**Directions for this task**
Your answer should hold only the lines from the one with "blue brick D5:E5" through the end of the records, repeated exactly and minus any pictures.

=== Section Start ===

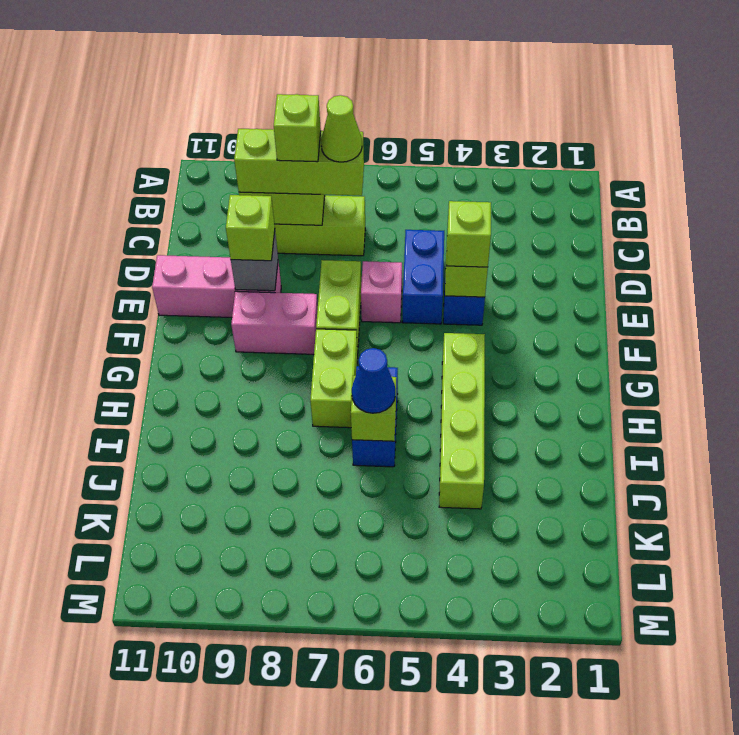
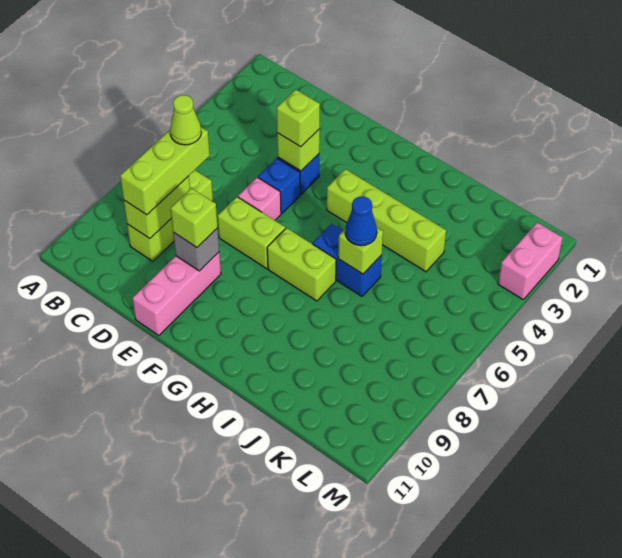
lime brick C8 level 4 -> none
blue brick D5:E5 level 1 -> blue brick E5 level 1
pink brick F8:F9 level 1 -> pink brick M2:M3 level 1

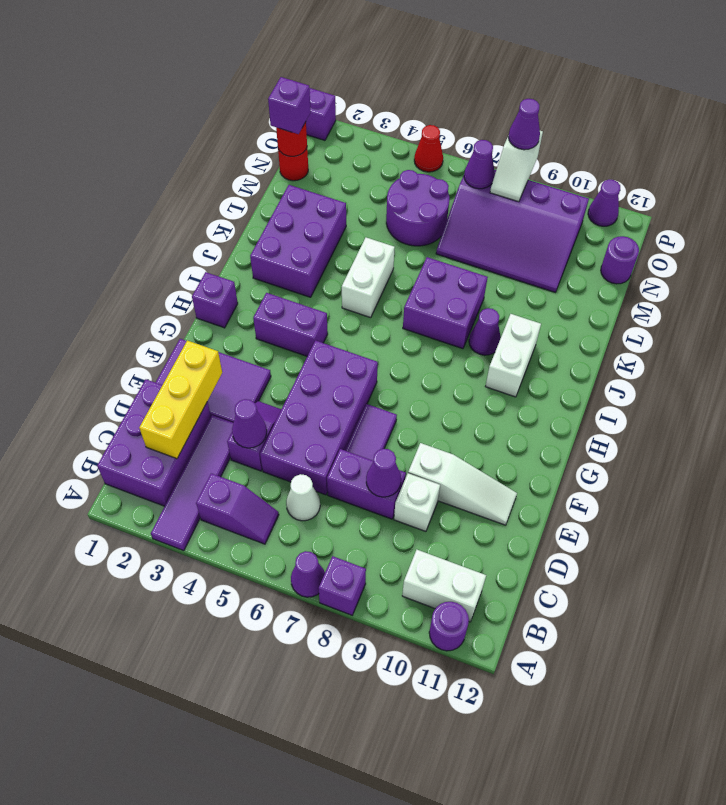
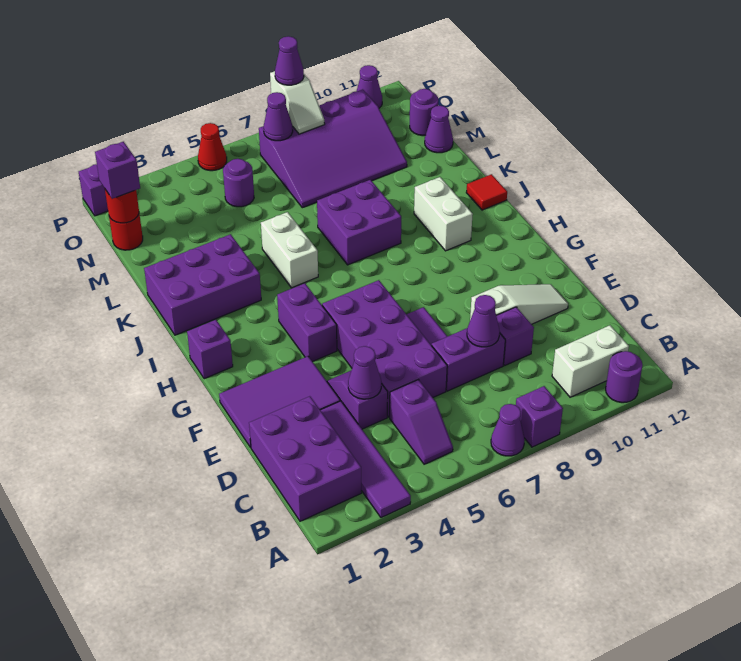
purple slope B4:B5 level 1 top 4 -> purple slope B5:C5 level 1 top C
yellow brick C2:E2 level 2 -> none
white cone C6 level 1 -> none
white brick D9 level 1 -> purple brick D9 level 1
purple brick H3:H4 level 1 -> purple brick G4:H4 level 1
purple brick J2:L3 level 1 -> purple brick J1:K3 level 1
purple cone J9 level 1 -> purple cone M12 level 1
none -> red tile J12 level 1
purple round brick M5:N6 level 1 -> purple round brick N5 level 1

=== Section End ===

**Response area**
blue brick D5:E5 level 1 -> blue brick E5 level 1
pink brick F8:F9 level 1 -> pink brick M2:M3 level 1

purple slope B4:B5 level 1 top 4 -> purple slope B5:C5 level 1 top C
yellow brick C2:E2 level 2 -> none
white cone C6 level 1 -> none
white brick D9 level 1 -> purple brick D9 level 1
purple brick H3:H4 level 1 -> purple brick G4:H4 level 1
purple brick J2:L3 level 1 -> purple brick J1:K3 level 1
purple cone J9 level 1 -> purple cone M12 level 1
none -> red tile J12 level 1
purple round brick M5:N6 level 1 -> purple round brick N5 level 1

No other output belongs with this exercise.